Object tracking records:

- Opening Delimiter -

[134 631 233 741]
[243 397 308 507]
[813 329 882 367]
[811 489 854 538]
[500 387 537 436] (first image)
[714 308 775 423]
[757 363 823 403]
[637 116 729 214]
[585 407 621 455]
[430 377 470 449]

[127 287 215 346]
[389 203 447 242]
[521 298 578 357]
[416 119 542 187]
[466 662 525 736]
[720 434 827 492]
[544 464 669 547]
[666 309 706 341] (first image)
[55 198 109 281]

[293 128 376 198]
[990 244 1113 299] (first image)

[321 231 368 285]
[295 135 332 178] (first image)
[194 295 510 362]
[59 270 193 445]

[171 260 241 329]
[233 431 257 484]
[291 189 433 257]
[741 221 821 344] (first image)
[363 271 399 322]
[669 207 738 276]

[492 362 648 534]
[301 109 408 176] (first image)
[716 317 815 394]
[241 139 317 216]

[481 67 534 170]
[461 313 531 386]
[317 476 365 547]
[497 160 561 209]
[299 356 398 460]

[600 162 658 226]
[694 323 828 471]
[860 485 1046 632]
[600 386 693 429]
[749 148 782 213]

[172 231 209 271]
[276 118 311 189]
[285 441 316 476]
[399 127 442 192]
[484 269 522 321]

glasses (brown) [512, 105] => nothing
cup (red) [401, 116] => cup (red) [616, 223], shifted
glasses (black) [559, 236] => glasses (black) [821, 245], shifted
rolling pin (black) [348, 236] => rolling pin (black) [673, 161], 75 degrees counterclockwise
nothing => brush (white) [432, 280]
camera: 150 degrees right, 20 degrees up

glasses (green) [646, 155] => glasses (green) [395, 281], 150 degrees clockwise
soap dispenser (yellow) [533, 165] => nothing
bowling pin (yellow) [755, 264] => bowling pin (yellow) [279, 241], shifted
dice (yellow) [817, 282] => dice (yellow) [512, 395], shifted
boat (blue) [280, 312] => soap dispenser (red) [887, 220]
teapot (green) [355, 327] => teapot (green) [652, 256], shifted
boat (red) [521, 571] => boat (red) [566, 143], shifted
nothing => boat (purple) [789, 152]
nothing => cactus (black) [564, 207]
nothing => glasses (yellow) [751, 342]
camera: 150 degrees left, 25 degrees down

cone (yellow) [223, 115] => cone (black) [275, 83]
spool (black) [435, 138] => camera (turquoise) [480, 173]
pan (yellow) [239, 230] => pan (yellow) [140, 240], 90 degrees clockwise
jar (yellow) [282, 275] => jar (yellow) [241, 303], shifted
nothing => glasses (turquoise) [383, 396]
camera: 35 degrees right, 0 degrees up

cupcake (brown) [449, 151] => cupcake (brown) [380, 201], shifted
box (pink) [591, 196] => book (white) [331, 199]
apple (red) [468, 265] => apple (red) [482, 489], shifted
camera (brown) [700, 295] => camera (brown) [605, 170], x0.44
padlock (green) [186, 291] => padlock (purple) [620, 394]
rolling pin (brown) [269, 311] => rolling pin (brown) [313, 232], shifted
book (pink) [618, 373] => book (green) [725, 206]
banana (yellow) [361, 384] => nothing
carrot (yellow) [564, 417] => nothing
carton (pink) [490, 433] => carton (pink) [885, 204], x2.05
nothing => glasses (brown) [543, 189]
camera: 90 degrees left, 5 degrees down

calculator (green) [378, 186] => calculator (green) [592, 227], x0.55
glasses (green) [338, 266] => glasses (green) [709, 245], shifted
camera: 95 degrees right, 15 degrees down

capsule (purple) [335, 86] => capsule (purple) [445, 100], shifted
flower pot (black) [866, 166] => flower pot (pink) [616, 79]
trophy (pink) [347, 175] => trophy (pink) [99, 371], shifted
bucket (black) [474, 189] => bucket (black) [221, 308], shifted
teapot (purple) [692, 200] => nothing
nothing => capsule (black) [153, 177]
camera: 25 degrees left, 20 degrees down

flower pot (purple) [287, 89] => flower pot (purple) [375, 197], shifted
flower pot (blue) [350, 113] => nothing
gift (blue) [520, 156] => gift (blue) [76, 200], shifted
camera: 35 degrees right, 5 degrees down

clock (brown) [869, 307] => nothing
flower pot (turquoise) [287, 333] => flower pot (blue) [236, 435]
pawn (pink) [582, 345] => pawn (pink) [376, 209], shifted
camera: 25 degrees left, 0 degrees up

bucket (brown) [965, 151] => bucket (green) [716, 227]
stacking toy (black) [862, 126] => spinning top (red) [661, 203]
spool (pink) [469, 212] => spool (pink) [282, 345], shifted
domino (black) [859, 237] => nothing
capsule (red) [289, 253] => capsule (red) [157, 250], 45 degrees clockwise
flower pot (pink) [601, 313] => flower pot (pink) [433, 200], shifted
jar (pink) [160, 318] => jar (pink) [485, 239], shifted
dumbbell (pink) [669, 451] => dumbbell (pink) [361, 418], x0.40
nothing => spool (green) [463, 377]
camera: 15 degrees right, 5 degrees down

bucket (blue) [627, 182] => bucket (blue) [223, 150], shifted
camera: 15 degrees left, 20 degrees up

- Closing Delimiter -

What to work on =
When you answer, output each line of the data exactly as given, from its first line up to and including the one with "[585 407 621 455]".

Output of the exercise =
[134 631 233 741]
[243 397 308 507]
[813 329 882 367]
[811 489 854 538]
[500 387 537 436] (first image)
[714 308 775 423]
[757 363 823 403]
[637 116 729 214]
[585 407 621 455]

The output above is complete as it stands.